There is material below. Print exactly the lines starting at the line with "turquoise jar: 3 -> 0" and ending at the line with "yellow ball: 2 -> 4", ends included, and no others.

Study material:

===

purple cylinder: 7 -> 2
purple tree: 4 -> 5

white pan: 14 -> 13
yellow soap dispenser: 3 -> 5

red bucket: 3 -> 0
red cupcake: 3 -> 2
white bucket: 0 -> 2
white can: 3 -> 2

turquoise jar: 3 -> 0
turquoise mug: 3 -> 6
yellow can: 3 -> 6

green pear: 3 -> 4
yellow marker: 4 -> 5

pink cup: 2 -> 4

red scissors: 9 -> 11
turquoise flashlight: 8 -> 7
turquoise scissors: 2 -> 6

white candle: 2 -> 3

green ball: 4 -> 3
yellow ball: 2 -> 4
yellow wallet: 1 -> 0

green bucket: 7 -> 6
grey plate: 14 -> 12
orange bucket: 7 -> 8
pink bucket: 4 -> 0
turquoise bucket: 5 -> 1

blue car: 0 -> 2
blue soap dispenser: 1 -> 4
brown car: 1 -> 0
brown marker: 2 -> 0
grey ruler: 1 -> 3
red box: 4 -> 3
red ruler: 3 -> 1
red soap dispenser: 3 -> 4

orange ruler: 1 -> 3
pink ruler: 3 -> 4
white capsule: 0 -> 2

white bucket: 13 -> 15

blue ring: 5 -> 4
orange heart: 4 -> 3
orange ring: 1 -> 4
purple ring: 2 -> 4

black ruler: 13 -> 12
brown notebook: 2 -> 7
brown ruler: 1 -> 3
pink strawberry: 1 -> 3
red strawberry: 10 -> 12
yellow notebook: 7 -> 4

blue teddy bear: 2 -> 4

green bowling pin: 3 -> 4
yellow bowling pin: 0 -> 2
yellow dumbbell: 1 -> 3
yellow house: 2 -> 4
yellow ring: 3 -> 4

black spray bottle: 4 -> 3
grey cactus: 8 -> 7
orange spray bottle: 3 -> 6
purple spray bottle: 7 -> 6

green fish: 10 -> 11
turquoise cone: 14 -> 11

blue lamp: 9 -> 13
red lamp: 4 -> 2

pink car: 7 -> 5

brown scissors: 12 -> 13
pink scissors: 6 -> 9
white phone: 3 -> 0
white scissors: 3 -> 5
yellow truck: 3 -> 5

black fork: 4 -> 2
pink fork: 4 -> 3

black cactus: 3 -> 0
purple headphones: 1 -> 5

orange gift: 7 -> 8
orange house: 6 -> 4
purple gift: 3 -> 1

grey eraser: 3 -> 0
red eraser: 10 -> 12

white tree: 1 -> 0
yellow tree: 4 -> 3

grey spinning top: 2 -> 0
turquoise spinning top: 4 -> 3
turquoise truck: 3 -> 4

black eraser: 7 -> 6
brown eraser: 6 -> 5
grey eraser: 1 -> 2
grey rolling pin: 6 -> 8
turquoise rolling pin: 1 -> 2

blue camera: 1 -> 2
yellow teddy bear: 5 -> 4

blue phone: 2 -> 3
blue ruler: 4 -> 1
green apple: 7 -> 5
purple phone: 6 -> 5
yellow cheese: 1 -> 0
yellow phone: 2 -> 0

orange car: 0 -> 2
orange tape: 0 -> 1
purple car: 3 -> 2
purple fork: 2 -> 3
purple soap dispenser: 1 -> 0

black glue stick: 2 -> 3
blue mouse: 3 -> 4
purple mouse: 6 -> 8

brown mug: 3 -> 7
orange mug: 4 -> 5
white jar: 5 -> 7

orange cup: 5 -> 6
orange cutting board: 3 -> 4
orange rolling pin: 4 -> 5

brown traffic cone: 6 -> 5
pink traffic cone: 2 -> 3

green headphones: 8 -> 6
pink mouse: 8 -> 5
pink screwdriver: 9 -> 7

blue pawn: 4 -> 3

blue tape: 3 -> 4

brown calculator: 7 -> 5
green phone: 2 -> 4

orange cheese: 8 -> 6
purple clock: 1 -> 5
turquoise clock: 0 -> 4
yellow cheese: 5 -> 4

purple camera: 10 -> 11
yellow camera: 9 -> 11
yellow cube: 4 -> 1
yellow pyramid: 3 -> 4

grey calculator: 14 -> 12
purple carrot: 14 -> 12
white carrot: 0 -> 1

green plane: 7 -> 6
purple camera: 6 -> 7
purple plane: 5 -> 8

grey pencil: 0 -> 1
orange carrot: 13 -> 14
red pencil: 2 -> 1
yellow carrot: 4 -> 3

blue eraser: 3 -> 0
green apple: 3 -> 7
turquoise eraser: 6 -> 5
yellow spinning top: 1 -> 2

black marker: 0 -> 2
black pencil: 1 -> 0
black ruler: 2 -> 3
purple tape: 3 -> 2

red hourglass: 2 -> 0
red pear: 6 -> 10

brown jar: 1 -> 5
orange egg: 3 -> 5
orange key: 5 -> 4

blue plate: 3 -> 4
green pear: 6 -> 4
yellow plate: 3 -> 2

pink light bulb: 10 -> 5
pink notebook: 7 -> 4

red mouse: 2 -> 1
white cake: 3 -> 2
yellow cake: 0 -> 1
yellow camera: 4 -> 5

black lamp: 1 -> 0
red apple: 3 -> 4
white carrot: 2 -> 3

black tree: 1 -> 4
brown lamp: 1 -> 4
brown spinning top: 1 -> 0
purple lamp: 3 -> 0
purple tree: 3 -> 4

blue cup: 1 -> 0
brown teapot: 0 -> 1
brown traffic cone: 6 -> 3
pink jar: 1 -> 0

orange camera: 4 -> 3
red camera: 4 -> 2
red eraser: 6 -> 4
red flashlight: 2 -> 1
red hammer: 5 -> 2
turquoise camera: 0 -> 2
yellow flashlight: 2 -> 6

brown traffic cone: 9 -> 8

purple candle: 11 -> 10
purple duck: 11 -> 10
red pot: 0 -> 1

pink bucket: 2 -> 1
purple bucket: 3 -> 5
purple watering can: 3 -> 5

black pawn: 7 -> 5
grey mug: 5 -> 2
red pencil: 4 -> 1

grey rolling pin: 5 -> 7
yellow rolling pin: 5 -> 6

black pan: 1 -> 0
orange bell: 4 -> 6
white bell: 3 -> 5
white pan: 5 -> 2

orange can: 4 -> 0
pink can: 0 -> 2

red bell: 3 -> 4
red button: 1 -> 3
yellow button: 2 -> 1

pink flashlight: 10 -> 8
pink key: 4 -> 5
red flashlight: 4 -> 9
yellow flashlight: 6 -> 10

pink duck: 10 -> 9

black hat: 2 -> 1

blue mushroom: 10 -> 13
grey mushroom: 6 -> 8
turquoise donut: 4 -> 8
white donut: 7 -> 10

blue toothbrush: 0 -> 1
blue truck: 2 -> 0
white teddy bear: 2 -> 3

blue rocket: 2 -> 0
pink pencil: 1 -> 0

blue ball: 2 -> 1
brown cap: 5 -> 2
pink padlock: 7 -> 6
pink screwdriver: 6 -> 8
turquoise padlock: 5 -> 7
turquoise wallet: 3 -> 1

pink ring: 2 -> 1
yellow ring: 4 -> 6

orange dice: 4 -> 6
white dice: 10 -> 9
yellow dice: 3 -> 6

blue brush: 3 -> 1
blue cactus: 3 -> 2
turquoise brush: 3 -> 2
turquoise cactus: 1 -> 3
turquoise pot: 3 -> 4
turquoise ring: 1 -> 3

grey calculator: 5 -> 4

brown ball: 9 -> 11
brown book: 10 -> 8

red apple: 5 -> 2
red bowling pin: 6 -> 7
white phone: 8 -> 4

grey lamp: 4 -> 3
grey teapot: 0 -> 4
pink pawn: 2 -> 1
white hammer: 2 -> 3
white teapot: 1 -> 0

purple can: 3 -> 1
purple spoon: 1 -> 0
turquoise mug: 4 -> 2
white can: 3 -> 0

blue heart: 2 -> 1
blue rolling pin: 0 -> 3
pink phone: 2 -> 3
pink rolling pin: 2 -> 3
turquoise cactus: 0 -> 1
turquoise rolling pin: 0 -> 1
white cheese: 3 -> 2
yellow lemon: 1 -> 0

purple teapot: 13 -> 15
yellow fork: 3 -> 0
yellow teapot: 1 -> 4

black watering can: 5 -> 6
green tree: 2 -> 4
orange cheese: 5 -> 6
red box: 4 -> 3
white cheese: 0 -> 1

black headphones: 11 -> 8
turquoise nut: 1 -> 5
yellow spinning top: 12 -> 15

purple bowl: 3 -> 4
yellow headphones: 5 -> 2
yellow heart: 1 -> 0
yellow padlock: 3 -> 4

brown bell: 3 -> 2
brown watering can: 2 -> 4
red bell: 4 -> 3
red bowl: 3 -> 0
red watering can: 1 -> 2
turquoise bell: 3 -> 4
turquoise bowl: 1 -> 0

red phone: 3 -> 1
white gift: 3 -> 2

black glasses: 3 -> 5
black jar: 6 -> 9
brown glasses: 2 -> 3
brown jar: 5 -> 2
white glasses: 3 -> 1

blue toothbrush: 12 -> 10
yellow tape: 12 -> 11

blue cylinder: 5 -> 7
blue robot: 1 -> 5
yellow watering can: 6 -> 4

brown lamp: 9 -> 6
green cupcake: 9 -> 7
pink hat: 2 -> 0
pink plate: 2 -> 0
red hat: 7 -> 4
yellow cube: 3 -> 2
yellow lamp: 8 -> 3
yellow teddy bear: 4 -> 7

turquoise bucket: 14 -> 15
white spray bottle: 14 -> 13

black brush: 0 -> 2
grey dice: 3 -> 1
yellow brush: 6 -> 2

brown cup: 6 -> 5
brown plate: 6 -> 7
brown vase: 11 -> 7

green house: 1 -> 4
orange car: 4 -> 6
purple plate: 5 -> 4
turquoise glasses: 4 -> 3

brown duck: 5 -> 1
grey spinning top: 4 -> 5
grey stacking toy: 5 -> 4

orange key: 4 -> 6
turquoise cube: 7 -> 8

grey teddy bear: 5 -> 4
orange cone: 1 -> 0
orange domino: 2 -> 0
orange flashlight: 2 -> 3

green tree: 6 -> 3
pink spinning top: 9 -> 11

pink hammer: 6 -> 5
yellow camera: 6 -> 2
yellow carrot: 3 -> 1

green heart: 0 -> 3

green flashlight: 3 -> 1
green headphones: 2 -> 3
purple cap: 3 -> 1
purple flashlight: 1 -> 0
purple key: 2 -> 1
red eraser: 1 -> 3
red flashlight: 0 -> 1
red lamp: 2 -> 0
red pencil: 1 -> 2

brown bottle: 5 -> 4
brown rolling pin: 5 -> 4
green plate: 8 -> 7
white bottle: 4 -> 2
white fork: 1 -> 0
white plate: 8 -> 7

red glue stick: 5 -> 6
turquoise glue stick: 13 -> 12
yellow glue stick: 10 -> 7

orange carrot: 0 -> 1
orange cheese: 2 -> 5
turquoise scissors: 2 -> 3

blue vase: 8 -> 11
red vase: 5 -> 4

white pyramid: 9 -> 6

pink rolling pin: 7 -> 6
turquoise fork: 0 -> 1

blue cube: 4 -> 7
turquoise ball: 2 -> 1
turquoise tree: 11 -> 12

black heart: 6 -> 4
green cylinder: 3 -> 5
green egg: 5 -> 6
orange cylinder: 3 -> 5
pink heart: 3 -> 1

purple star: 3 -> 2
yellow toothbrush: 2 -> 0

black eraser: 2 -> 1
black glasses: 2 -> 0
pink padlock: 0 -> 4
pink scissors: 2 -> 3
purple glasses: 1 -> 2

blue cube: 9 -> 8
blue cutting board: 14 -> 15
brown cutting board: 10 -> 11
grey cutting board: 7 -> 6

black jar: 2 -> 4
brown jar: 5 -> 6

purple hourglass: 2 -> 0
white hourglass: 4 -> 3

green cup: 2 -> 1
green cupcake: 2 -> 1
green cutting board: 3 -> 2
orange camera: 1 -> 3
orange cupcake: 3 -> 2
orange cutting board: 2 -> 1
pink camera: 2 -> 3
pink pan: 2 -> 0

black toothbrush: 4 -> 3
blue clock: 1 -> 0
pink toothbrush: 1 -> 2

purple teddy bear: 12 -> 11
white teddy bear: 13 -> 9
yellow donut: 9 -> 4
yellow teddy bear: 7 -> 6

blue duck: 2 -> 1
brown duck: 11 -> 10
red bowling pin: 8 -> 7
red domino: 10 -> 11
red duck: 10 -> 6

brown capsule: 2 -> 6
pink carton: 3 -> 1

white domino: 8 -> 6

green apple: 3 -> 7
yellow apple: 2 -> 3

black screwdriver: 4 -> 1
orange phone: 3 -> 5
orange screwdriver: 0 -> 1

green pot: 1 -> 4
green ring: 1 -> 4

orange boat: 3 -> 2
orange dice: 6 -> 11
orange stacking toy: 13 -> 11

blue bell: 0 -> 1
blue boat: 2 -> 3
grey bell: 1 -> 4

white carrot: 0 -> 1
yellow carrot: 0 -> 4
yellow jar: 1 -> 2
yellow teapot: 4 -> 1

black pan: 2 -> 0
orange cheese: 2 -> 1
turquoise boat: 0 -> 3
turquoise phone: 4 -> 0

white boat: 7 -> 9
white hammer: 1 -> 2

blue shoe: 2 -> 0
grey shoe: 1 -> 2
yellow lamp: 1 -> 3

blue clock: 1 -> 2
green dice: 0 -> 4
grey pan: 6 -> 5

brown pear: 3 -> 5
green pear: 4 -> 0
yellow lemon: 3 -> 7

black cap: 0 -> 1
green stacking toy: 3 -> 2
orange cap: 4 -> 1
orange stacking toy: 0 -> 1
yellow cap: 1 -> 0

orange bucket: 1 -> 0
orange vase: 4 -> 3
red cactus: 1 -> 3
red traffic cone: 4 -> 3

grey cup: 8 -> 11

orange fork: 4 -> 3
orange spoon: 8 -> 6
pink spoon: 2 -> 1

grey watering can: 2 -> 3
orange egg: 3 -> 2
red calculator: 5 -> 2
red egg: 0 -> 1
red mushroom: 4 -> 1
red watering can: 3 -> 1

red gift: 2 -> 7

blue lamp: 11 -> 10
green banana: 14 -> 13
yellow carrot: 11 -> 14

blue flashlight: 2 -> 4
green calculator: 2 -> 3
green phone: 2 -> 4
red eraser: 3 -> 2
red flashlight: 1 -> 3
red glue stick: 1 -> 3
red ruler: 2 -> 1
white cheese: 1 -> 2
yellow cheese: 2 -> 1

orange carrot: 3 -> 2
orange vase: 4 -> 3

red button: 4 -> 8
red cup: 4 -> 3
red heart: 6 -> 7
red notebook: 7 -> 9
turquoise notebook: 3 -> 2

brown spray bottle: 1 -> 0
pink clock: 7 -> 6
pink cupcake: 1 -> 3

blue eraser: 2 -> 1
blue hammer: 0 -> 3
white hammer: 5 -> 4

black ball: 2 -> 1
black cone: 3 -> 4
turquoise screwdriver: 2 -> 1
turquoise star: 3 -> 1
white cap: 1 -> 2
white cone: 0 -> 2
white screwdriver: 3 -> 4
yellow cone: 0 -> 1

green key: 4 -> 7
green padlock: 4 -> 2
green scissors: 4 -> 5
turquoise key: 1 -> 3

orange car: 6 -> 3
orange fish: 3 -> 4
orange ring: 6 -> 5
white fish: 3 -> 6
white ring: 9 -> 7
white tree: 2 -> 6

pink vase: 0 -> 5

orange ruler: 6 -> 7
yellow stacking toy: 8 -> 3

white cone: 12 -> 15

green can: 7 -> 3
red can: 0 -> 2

===

Expected answer:
turquoise jar: 3 -> 0
turquoise mug: 3 -> 6
yellow can: 3 -> 6

green pear: 3 -> 4
yellow marker: 4 -> 5

pink cup: 2 -> 4

red scissors: 9 -> 11
turquoise flashlight: 8 -> 7
turquoise scissors: 2 -> 6

white candle: 2 -> 3

green ball: 4 -> 3
yellow ball: 2 -> 4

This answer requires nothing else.